Before-and-after change data
[Start of Attachment]

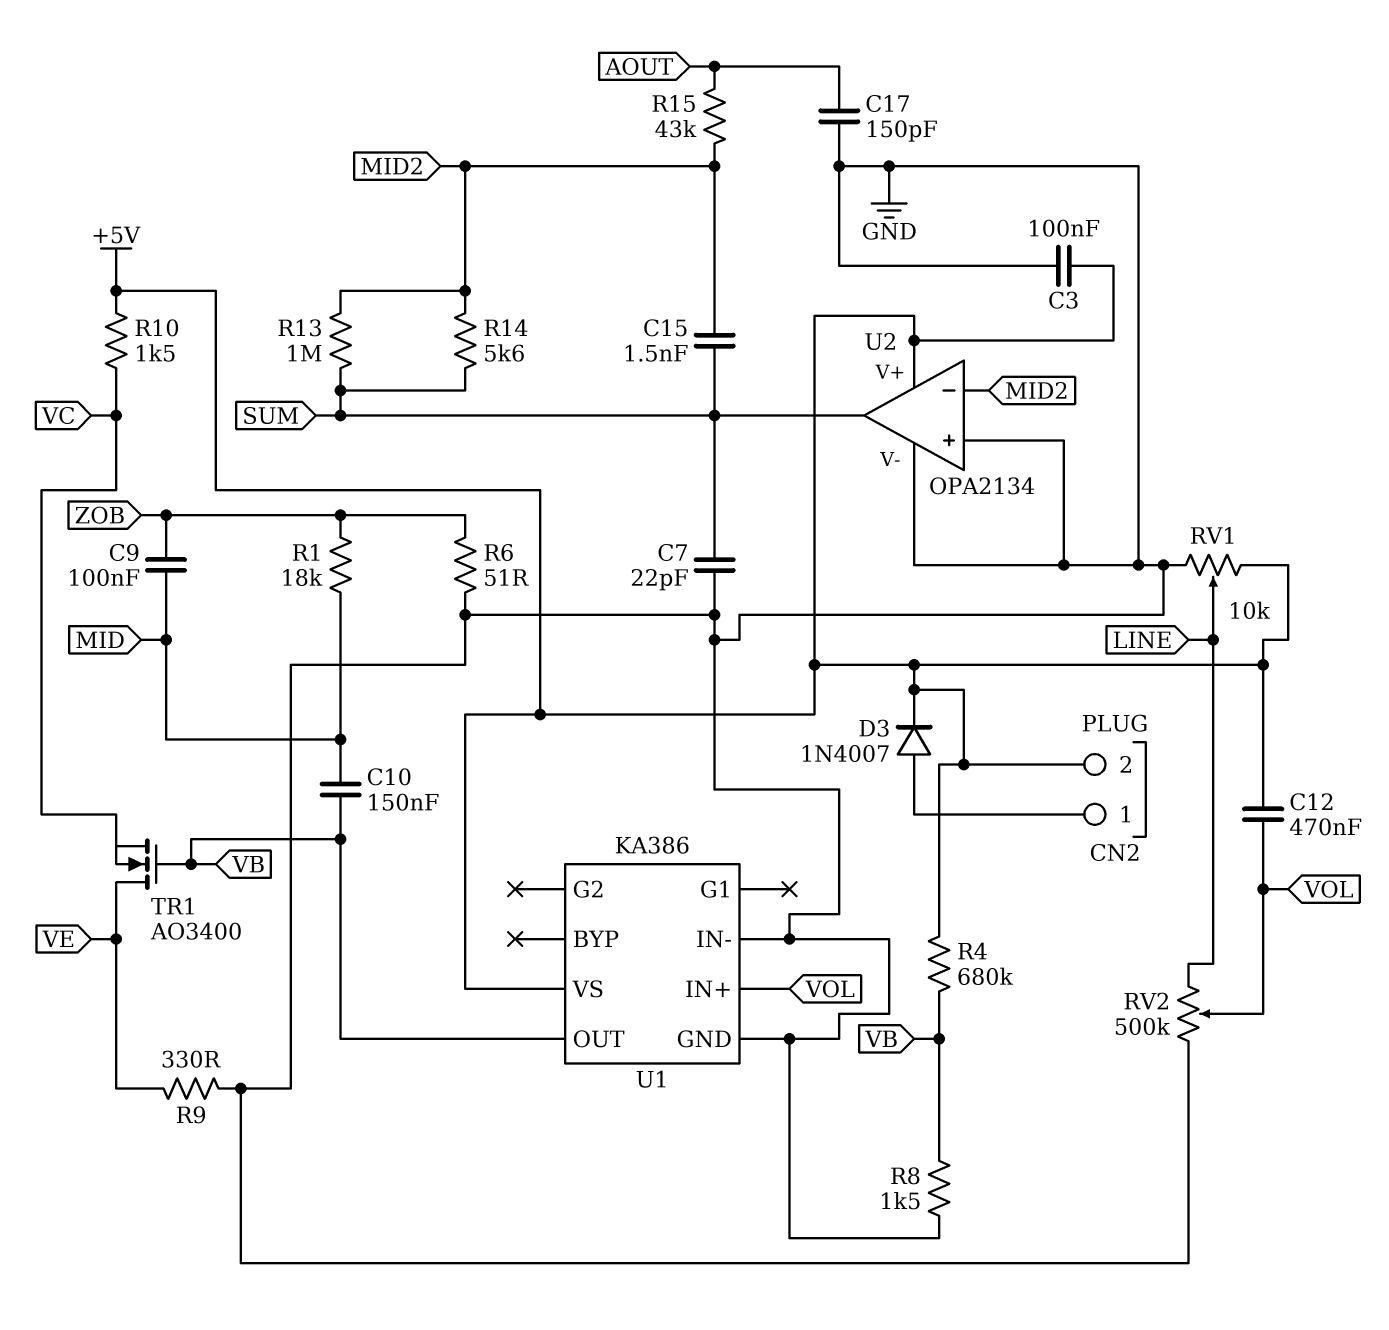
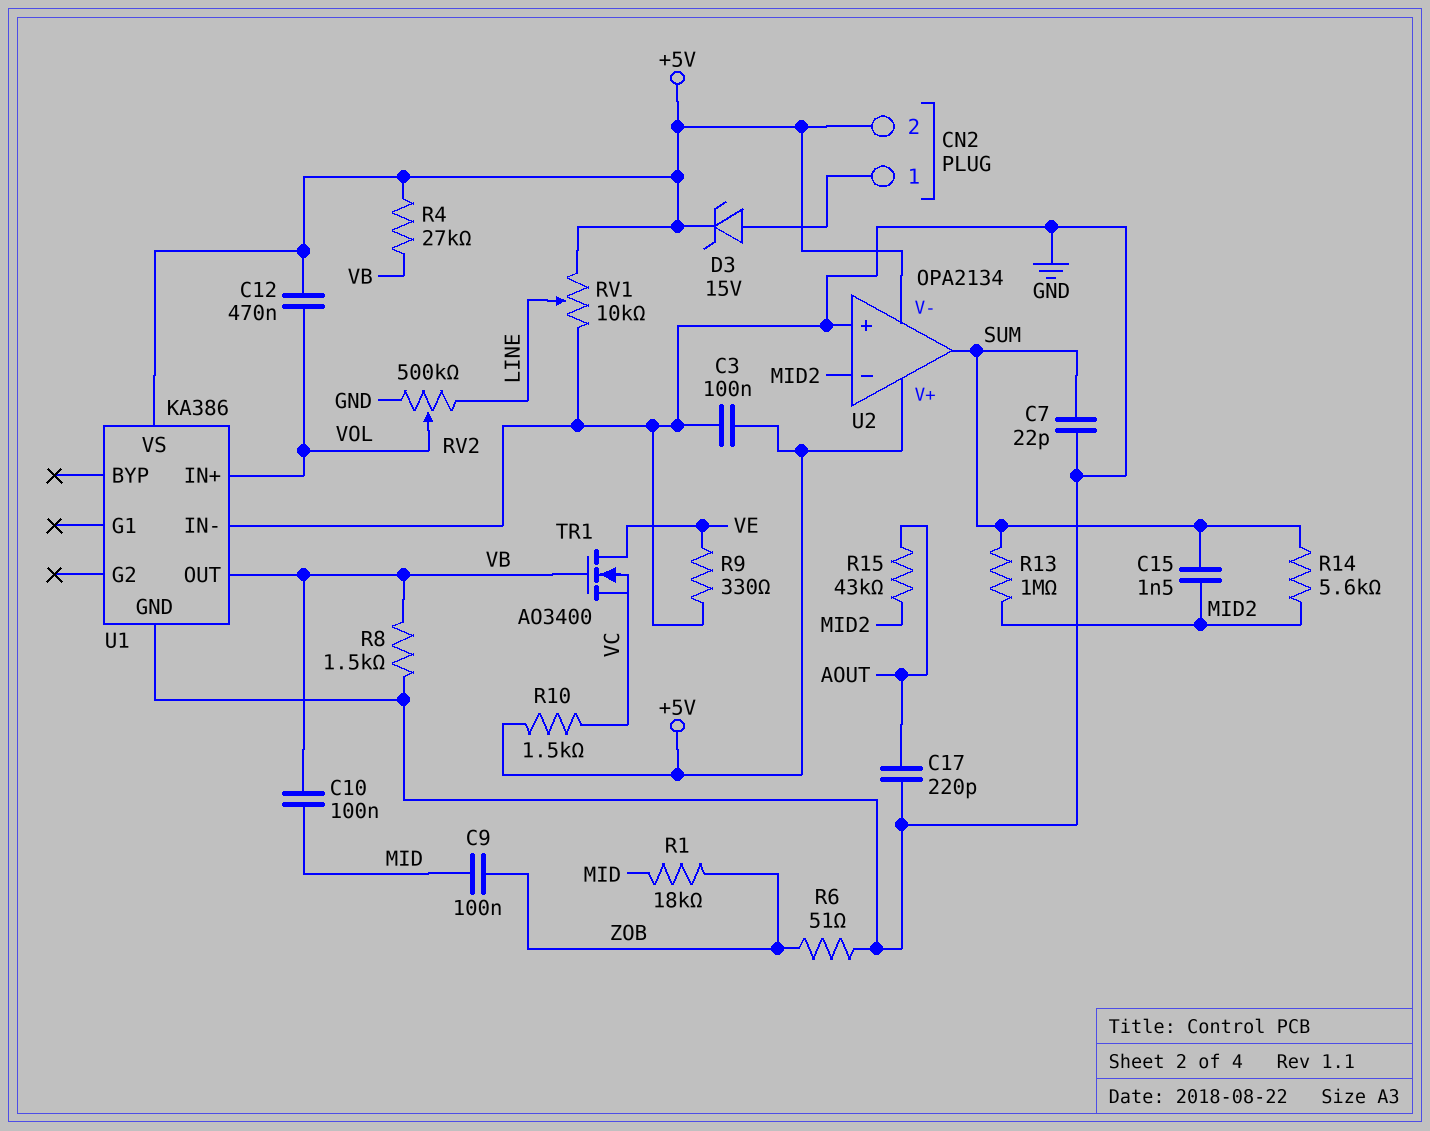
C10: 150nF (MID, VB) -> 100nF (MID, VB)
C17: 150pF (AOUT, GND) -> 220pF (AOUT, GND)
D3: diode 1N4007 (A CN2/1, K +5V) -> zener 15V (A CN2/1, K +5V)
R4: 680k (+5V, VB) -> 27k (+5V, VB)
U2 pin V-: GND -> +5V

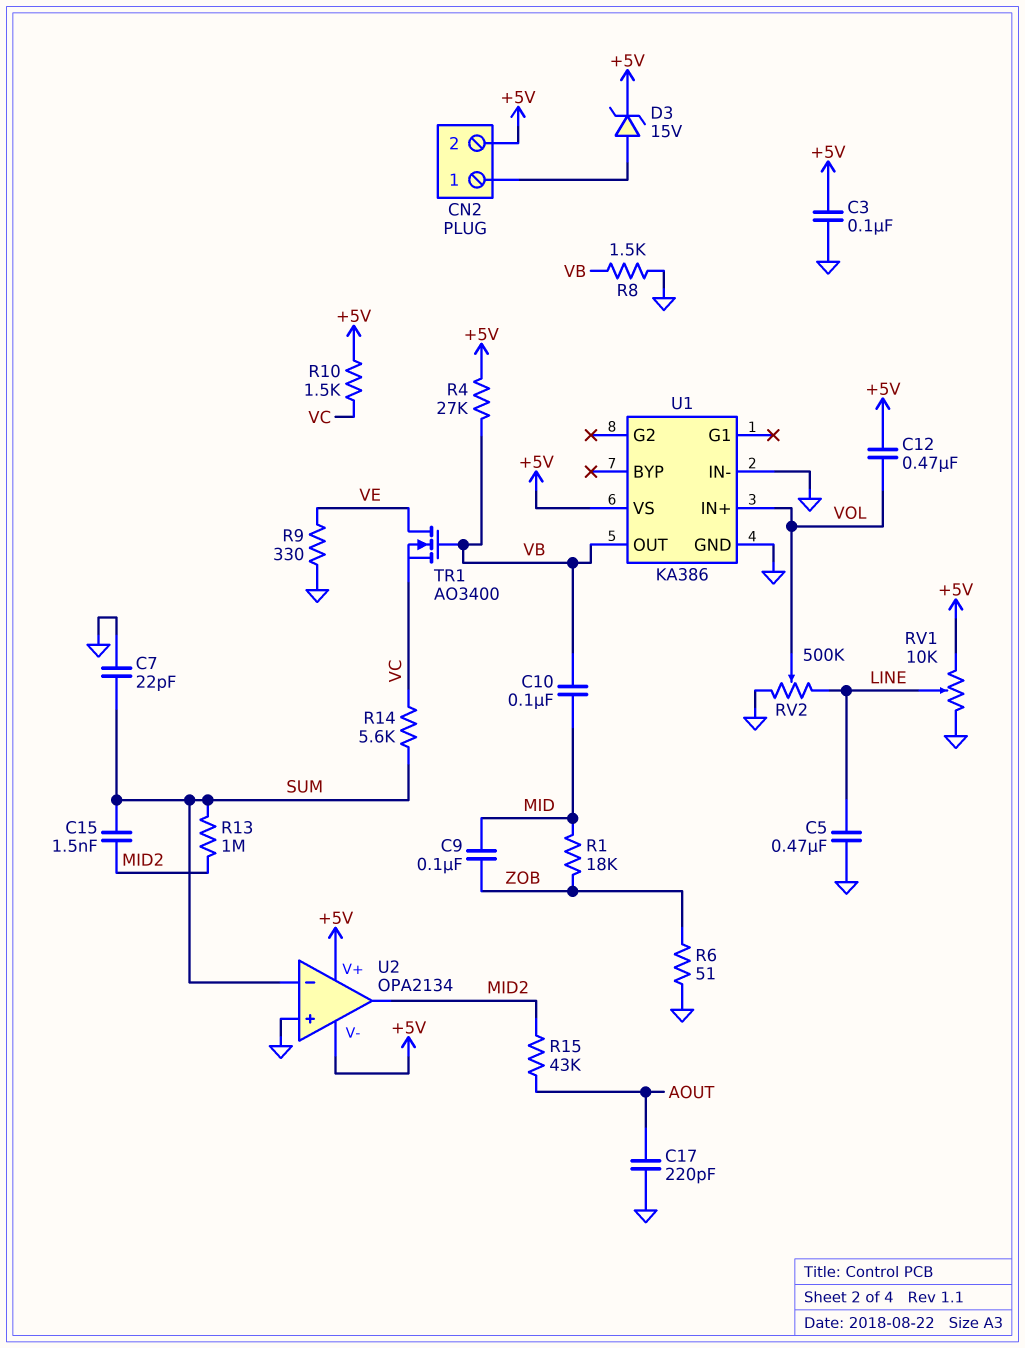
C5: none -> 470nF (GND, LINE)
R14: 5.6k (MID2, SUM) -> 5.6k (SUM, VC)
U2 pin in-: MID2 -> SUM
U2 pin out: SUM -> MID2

[End of Attachment]

Please print the data above in its entirety, exactly, but without any picture.

* RESULT FOR THIS TASK:
C10: 150nF (MID, VB) -> 100nF (MID, VB)
C17: 150pF (AOUT, GND) -> 220pF (AOUT, GND)
D3: diode 1N4007 (A CN2/1, K +5V) -> zener 15V (A CN2/1, K +5V)
R4: 680k (+5V, VB) -> 27k (+5V, VB)
U2 pin V-: GND -> +5V

C5: none -> 470nF (GND, LINE)
R14: 5.6k (MID2, SUM) -> 5.6k (SUM, VC)
U2 pin in-: MID2 -> SUM
U2 pin out: SUM -> MID2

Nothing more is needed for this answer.